-- Instructions for the task --
Give back an exact copy of the lines in the records below, from the line that has "R2: 6.8k (N7, VDD) -> 6.8k (N6, N7)" through the line that has "U1 pin SDA: N6 -> N12", and nothing besides.

-- Information supplied --

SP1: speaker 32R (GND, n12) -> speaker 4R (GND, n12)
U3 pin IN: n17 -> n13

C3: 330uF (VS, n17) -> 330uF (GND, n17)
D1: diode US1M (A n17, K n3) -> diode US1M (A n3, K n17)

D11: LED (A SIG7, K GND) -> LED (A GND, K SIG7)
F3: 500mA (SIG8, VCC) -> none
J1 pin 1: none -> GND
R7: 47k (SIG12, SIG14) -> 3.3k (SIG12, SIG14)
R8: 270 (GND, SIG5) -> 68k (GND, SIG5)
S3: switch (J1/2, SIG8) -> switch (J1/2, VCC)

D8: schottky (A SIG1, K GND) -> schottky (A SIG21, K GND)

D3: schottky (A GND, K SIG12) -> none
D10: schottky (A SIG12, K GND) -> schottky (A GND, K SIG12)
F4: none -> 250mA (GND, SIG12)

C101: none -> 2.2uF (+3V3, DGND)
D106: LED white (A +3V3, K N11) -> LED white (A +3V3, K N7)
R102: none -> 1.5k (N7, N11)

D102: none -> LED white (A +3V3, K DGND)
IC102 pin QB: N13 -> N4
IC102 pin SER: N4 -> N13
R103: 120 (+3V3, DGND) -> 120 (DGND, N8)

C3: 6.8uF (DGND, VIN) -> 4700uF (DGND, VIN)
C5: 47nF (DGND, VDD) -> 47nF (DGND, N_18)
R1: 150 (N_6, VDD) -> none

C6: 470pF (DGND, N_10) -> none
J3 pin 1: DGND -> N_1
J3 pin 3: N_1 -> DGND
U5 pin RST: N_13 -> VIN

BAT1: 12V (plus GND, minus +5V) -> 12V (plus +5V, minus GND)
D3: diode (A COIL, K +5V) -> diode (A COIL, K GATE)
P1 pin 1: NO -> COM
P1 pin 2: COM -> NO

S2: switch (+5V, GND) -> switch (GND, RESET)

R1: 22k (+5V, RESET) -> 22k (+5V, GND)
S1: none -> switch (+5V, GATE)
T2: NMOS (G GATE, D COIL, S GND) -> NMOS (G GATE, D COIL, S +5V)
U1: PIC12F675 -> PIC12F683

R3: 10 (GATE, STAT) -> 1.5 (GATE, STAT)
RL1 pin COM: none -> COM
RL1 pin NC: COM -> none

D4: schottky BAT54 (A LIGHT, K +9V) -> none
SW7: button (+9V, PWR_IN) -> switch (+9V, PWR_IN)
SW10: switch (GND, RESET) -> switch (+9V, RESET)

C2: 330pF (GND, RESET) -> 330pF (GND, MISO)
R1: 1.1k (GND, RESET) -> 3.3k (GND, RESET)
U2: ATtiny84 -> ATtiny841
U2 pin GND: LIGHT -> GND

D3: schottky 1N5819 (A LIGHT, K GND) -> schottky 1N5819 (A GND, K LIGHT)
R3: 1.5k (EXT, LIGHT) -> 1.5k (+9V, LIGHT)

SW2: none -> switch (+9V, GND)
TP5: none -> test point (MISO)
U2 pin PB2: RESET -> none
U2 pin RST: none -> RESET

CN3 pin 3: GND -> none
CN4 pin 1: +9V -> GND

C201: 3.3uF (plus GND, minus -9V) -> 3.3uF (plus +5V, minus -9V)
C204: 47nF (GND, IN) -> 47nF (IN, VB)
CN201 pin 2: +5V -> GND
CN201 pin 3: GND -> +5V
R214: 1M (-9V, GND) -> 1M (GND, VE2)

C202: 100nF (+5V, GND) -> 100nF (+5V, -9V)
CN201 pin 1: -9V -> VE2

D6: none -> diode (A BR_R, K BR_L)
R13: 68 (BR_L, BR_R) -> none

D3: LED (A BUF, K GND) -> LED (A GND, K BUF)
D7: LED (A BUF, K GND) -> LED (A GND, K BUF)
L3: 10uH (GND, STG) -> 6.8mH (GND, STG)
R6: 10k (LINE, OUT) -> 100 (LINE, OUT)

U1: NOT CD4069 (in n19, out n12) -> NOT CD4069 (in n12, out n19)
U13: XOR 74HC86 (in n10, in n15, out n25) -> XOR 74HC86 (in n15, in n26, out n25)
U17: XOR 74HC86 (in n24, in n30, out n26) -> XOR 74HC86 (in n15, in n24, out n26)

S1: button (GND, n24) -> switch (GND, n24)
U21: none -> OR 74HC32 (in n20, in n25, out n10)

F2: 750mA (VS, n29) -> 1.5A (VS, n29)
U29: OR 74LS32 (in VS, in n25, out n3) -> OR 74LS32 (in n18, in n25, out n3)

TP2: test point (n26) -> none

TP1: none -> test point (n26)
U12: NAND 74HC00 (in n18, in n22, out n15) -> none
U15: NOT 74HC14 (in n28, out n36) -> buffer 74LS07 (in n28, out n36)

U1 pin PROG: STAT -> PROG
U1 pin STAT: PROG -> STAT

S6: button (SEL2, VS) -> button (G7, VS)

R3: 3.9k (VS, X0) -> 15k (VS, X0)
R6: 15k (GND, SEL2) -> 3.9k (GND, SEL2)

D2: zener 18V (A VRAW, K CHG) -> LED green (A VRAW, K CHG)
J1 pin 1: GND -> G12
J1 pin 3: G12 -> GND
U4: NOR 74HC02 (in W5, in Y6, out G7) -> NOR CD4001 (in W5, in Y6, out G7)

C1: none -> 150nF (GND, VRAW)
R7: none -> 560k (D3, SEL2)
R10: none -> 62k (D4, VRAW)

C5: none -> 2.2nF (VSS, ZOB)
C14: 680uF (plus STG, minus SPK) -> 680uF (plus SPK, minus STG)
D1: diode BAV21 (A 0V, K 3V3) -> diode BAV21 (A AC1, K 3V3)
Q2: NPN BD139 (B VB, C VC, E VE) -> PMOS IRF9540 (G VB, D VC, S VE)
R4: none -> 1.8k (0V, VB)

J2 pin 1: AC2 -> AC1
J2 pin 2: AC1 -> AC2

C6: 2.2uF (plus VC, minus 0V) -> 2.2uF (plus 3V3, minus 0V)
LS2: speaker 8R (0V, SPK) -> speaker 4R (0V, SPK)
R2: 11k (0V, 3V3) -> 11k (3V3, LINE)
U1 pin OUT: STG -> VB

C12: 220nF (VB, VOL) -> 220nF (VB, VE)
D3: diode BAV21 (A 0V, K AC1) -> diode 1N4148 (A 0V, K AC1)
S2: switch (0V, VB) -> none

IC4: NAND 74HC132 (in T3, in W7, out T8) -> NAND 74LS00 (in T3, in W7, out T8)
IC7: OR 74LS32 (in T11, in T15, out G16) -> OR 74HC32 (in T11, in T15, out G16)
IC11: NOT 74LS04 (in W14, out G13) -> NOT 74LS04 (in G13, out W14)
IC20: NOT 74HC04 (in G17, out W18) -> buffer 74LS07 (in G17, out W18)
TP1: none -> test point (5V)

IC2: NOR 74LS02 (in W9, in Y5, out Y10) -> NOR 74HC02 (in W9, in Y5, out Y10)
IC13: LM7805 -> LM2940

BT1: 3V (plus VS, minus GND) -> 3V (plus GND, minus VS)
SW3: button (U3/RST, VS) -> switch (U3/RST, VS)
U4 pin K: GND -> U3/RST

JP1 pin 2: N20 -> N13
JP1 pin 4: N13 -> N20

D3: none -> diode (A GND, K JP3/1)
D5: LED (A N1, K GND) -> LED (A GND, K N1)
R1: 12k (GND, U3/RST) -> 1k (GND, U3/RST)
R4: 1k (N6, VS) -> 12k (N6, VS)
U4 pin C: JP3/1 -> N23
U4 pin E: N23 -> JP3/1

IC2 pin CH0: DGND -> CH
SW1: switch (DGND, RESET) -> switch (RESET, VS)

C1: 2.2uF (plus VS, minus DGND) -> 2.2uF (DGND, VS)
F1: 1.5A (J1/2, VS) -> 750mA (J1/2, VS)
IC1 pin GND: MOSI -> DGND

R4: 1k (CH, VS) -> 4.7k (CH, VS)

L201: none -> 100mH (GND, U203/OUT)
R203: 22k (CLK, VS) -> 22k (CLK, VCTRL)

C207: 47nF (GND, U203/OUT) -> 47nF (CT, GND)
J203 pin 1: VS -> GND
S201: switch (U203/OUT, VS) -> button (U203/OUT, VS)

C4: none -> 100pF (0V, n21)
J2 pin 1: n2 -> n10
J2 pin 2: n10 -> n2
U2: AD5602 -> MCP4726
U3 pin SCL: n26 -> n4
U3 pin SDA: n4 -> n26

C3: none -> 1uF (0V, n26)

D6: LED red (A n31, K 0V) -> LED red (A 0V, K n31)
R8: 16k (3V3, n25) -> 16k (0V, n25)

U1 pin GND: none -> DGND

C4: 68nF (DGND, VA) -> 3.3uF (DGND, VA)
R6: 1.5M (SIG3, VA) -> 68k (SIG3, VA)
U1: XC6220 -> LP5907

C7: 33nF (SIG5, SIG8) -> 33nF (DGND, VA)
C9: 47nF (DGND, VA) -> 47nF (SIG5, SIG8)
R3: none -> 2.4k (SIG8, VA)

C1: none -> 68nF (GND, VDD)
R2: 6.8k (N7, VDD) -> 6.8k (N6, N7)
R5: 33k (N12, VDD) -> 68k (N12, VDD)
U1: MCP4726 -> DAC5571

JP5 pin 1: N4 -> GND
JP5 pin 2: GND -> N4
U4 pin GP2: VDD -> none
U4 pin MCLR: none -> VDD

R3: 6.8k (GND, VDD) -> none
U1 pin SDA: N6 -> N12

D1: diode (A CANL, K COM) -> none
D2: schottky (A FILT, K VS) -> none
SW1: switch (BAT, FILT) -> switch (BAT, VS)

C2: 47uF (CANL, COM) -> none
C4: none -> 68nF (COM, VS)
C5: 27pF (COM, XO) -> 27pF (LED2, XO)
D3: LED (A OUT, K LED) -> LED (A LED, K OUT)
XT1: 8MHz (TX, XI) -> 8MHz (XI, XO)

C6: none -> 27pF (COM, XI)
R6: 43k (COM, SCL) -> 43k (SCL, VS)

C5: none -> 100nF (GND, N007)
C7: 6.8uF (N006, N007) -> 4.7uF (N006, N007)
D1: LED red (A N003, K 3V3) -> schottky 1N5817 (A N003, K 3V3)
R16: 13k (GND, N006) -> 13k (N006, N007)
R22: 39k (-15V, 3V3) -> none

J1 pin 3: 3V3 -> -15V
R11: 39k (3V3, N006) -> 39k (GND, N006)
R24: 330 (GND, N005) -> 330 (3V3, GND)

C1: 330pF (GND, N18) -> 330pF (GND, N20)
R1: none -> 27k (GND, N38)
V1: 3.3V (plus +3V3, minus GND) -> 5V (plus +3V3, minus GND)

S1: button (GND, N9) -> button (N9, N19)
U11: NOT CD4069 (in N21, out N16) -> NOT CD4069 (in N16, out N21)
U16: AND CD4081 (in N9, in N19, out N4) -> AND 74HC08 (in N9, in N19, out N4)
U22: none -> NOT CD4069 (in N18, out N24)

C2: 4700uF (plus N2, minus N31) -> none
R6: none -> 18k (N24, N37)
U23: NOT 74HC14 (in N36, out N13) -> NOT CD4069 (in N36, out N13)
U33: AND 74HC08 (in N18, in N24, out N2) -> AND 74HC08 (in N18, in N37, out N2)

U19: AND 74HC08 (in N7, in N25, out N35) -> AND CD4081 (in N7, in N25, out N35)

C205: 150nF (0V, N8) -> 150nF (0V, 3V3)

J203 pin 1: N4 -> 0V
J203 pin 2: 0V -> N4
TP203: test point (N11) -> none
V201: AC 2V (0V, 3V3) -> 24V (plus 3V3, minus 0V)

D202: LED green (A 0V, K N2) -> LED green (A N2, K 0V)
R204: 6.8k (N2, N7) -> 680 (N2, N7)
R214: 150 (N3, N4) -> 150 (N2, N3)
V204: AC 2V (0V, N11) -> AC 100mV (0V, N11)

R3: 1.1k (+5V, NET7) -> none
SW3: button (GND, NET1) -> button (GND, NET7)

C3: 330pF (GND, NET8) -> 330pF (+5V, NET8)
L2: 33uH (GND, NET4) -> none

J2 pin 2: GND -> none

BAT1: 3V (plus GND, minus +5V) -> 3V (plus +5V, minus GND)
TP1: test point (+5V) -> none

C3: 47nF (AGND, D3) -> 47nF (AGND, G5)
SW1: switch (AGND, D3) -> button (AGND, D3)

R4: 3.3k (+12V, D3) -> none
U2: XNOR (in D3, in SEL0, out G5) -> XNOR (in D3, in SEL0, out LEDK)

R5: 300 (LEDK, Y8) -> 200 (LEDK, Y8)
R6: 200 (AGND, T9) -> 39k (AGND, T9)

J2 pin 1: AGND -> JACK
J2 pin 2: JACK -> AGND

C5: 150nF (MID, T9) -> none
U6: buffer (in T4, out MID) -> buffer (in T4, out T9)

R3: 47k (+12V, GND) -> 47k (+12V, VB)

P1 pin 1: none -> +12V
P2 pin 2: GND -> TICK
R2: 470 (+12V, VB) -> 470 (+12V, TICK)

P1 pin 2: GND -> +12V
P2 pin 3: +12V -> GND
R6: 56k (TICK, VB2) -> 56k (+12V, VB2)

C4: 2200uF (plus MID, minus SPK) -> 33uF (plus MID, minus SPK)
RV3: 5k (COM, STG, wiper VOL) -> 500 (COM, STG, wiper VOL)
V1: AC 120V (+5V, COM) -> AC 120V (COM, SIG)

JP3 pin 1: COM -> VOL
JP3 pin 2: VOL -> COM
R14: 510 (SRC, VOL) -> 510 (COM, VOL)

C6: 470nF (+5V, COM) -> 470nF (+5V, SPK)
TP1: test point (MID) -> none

-- Solution --
R2: 6.8k (N7, VDD) -> 6.8k (N6, N7)
R5: 33k (N12, VDD) -> 68k (N12, VDD)
U1: MCP4726 -> DAC5571

JP5 pin 1: N4 -> GND
JP5 pin 2: GND -> N4
U4 pin GP2: VDD -> none
U4 pin MCLR: none -> VDD

R3: 6.8k (GND, VDD) -> none
U1 pin SDA: N6 -> N12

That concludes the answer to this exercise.